_Data_:
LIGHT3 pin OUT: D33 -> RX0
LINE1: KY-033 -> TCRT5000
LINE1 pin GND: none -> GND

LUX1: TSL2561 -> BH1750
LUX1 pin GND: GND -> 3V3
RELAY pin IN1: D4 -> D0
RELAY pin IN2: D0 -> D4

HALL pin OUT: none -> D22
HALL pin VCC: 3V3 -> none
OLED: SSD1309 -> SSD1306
* * *
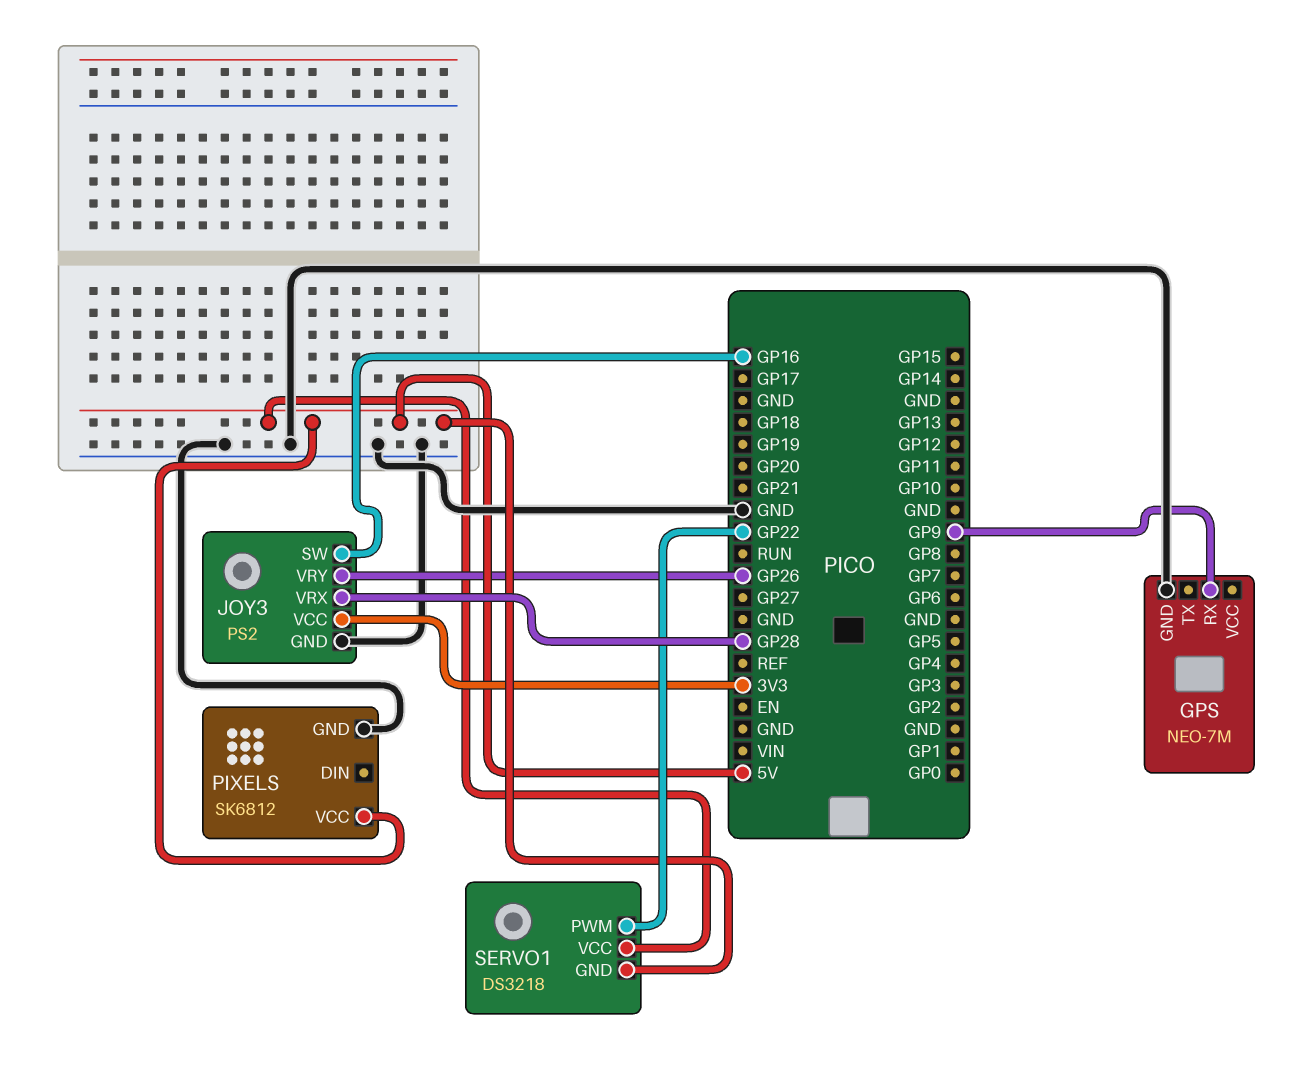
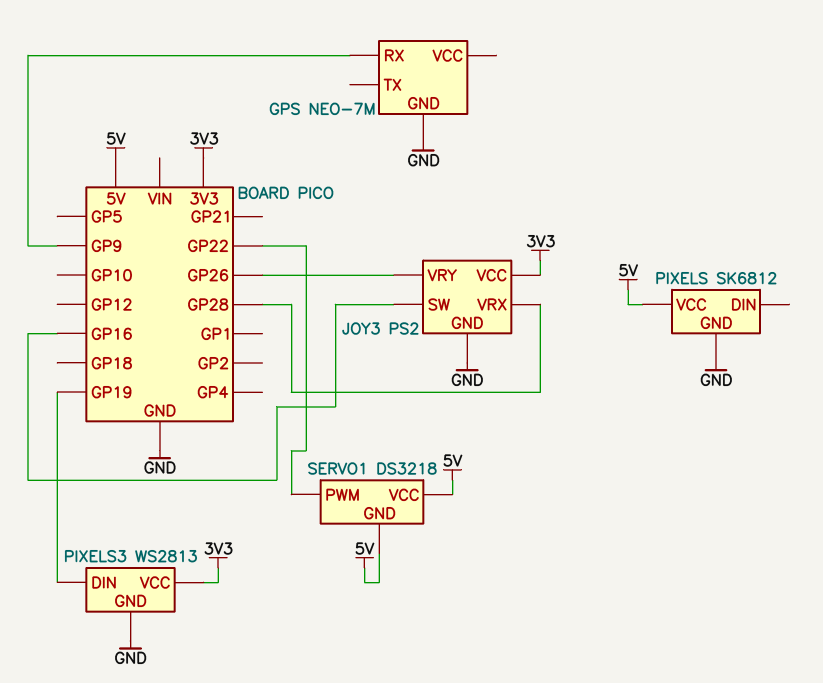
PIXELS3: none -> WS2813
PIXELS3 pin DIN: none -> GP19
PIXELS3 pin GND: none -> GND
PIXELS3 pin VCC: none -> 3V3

_Task description_: Among the lines above, repeat exactly those from the line with "LIGHT3 pin OUT: D33 -> RX0" to the line with "OLED: SSD1309 -> SSD1306", counting both ends.

_Result below_:
LIGHT3 pin OUT: D33 -> RX0
LINE1: KY-033 -> TCRT5000
LINE1 pin GND: none -> GND

LUX1: TSL2561 -> BH1750
LUX1 pin GND: GND -> 3V3
RELAY pin IN1: D4 -> D0
RELAY pin IN2: D0 -> D4

HALL pin OUT: none -> D22
HALL pin VCC: 3V3 -> none
OLED: SSD1309 -> SSD1306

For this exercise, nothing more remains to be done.